▸ Data records

○ ○ ○ ○

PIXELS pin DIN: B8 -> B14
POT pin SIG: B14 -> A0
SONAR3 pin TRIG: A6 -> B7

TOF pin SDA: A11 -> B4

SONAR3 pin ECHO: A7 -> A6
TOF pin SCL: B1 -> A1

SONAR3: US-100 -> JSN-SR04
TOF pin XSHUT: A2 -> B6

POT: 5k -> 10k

○ ○ ○ ○

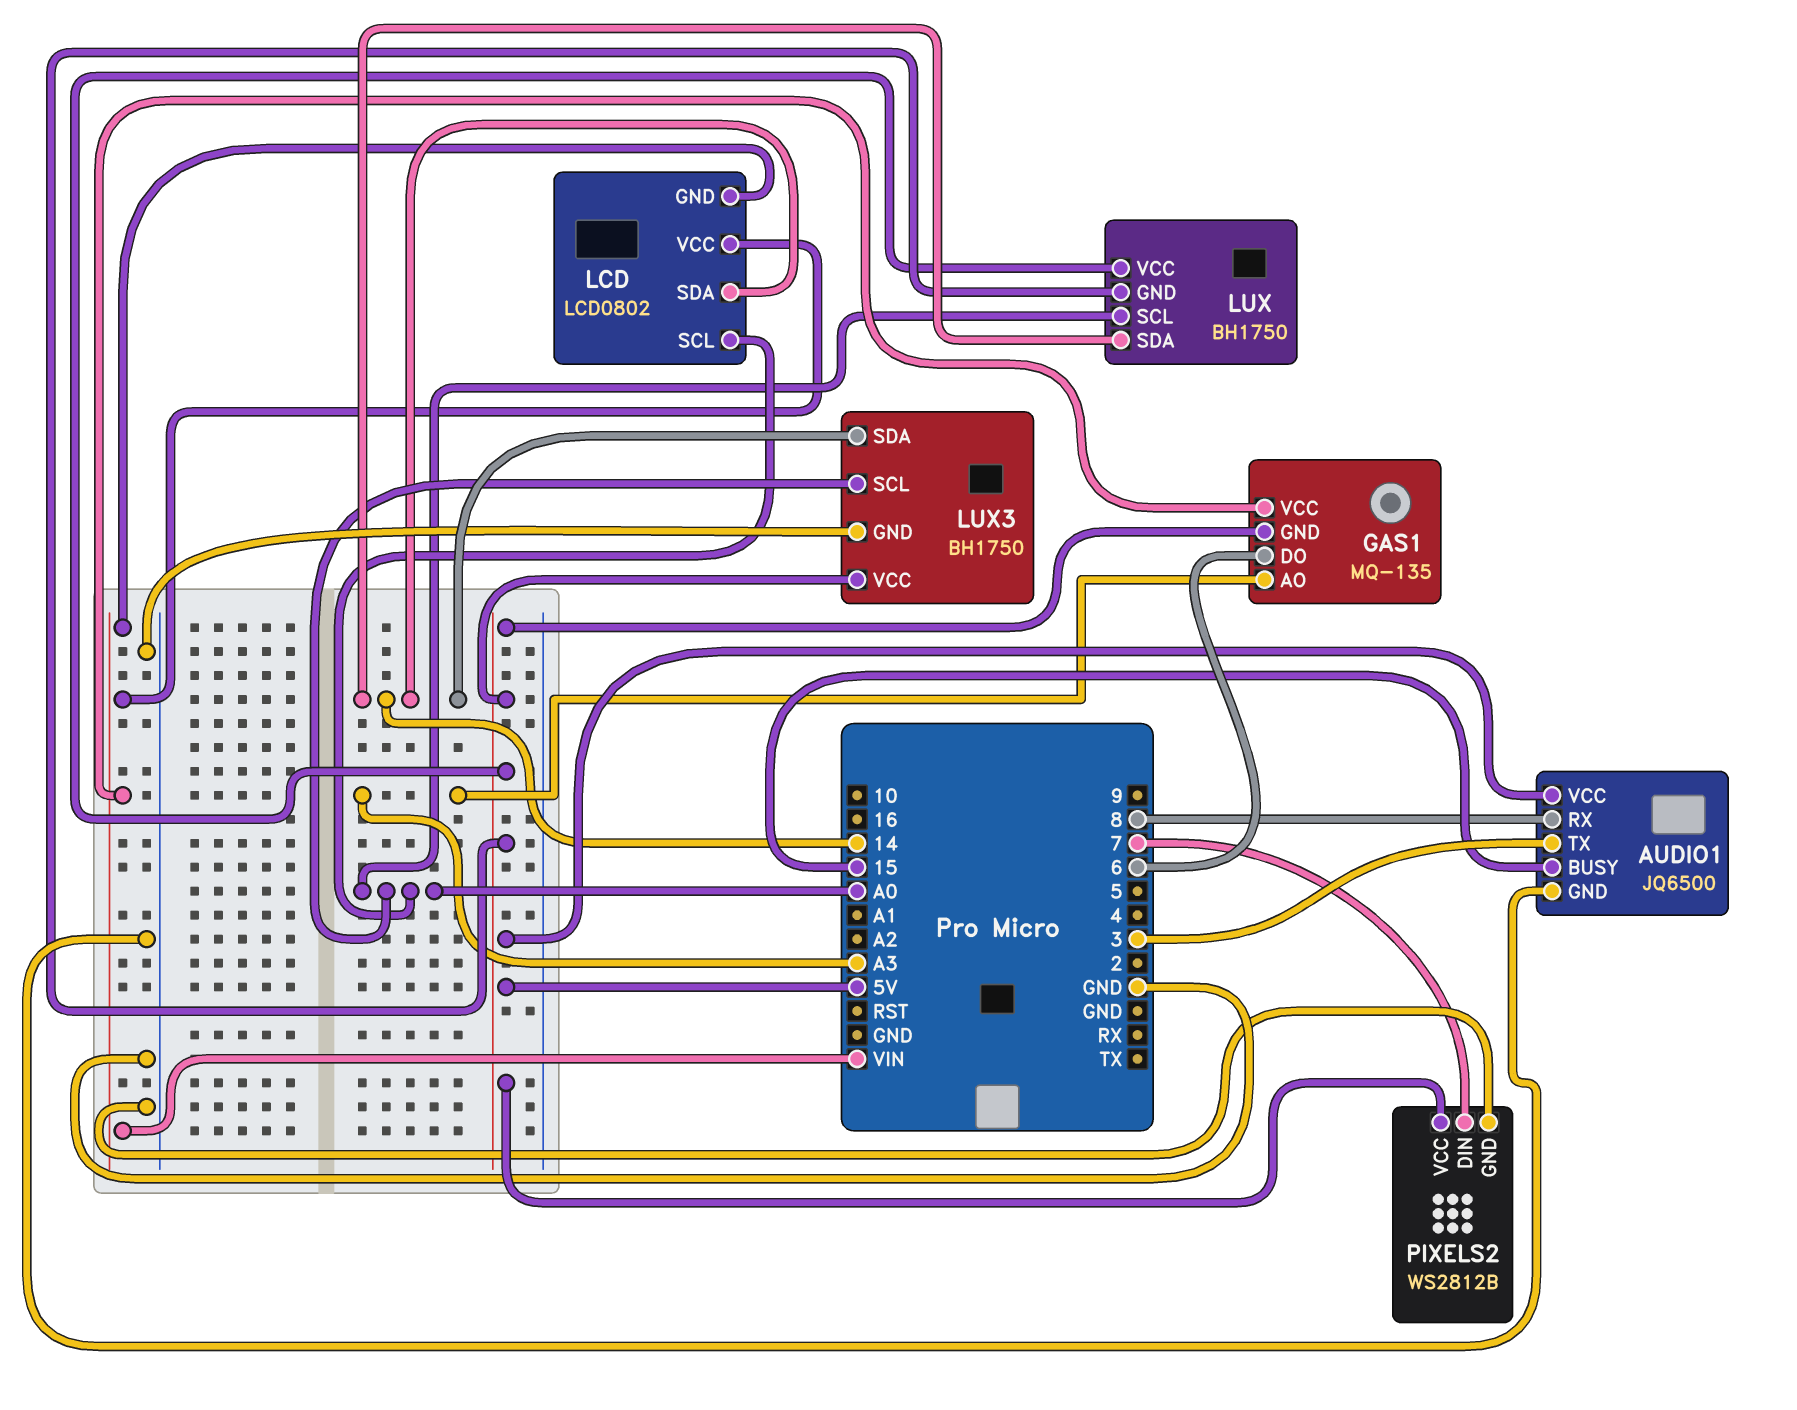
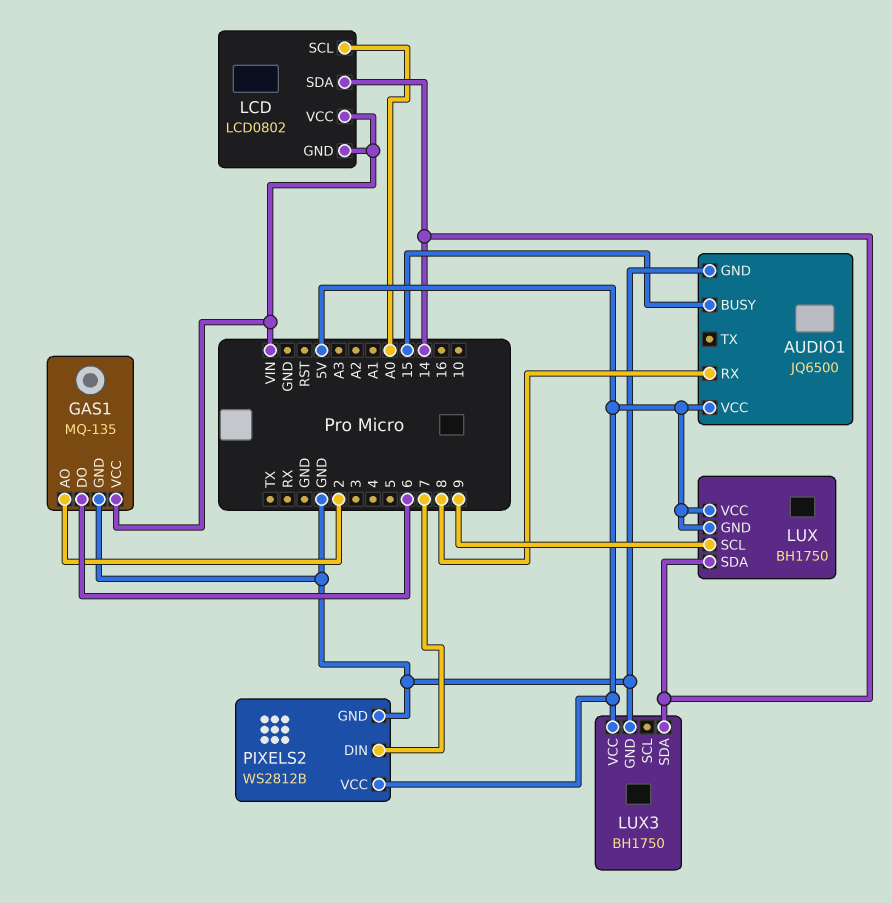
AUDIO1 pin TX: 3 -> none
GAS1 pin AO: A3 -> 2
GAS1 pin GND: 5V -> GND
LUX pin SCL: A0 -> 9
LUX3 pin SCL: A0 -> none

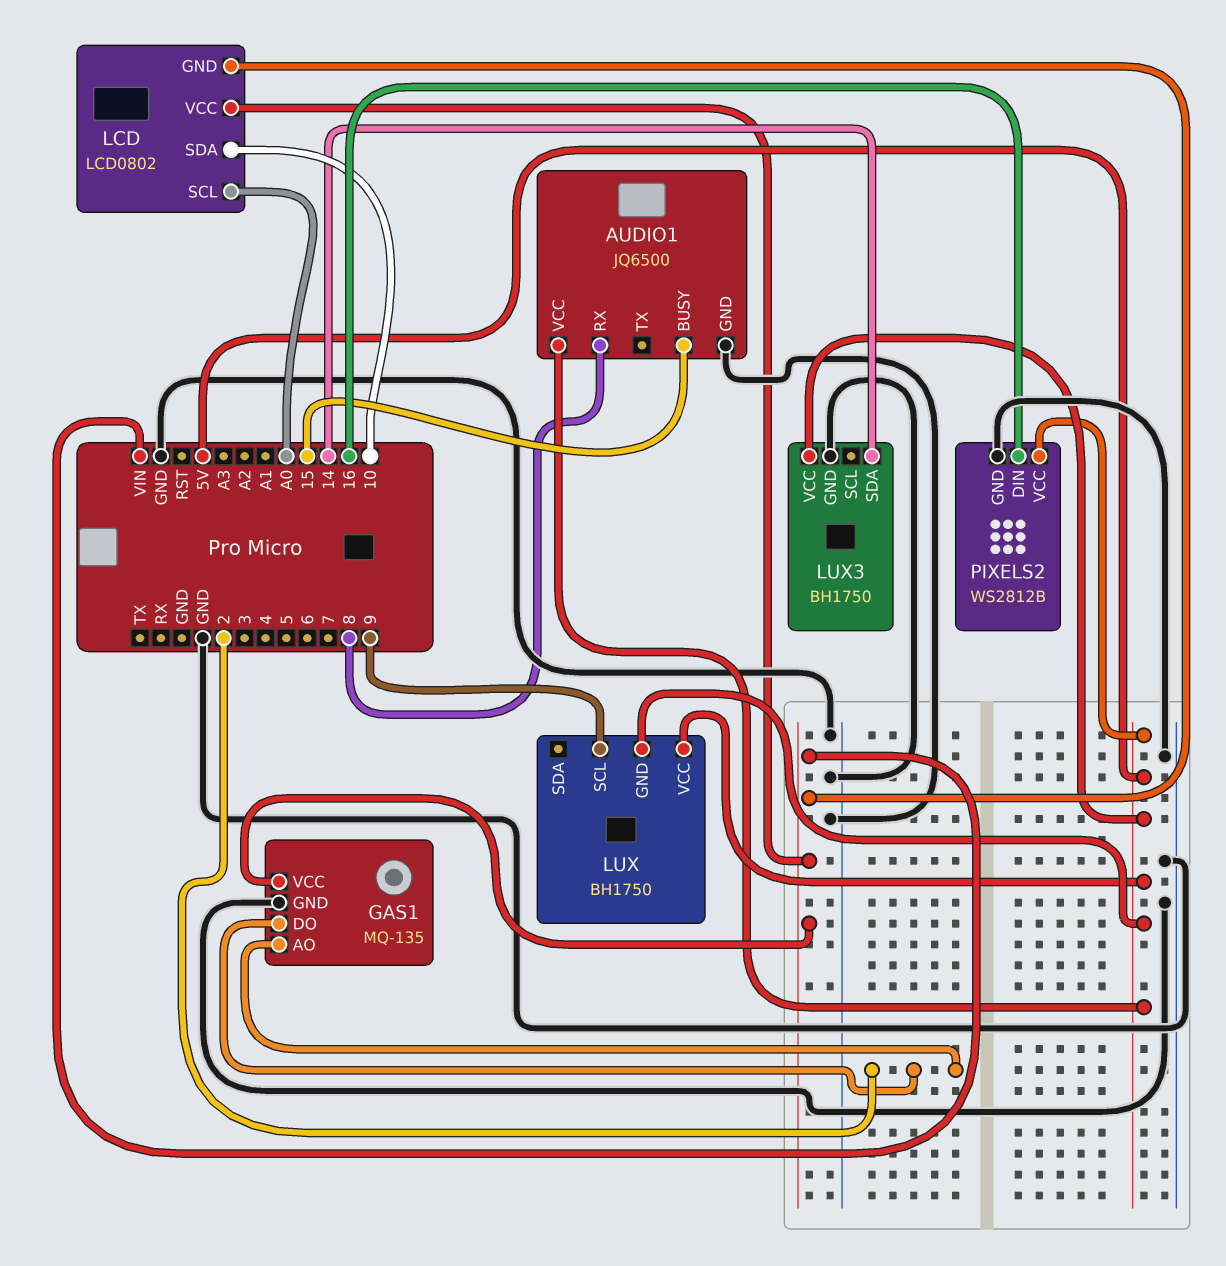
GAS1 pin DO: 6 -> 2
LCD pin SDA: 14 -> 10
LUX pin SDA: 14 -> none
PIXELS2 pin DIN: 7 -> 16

○ ○ ○ ○

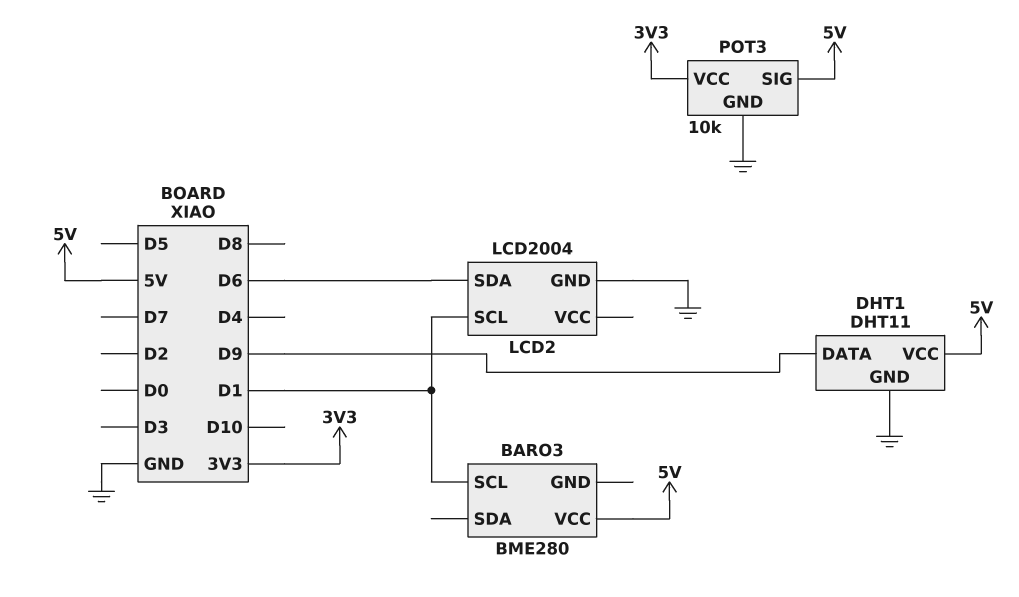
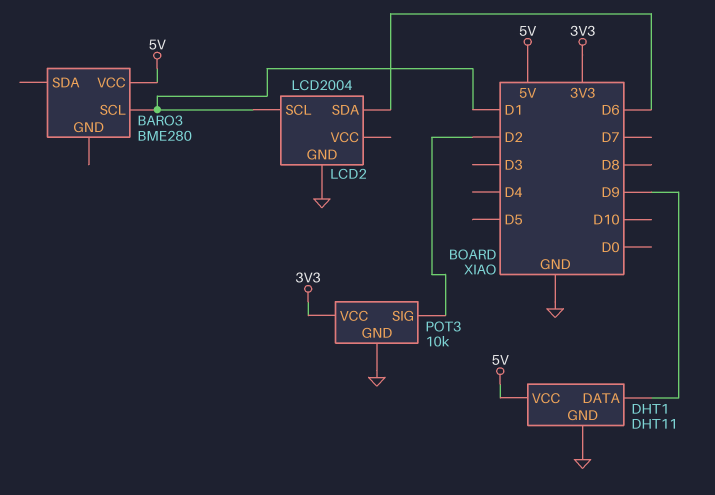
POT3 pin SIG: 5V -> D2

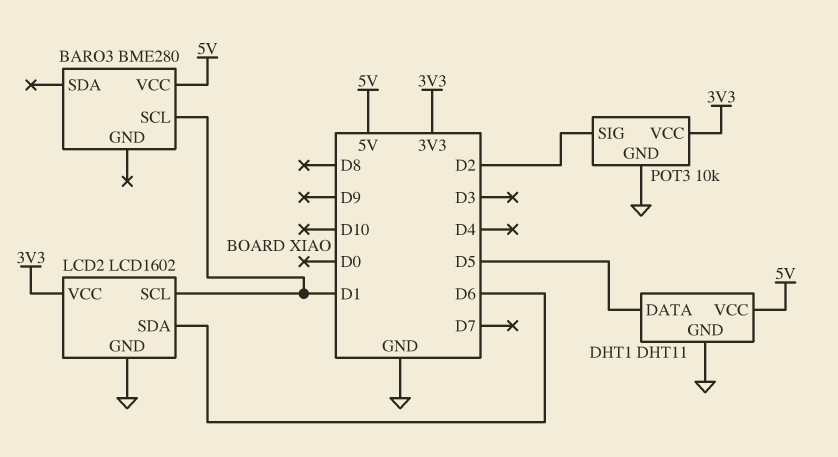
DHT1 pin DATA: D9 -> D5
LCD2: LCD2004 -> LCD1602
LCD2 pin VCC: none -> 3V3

○ ○ ○ ○

▸ Exercise requirements
Using the data above, output the line that has "LUX3 pin SCL: A0 -> none", the line that has "PIXELS2 pin DIN: 7 -> 16", and whatever lines fall between, each exactly as it stands and without pictures.

▸ Completed task
LUX3 pin SCL: A0 -> none

GAS1 pin DO: 6 -> 2
LCD pin SDA: 14 -> 10
LUX pin SDA: 14 -> none
PIXELS2 pin DIN: 7 -> 16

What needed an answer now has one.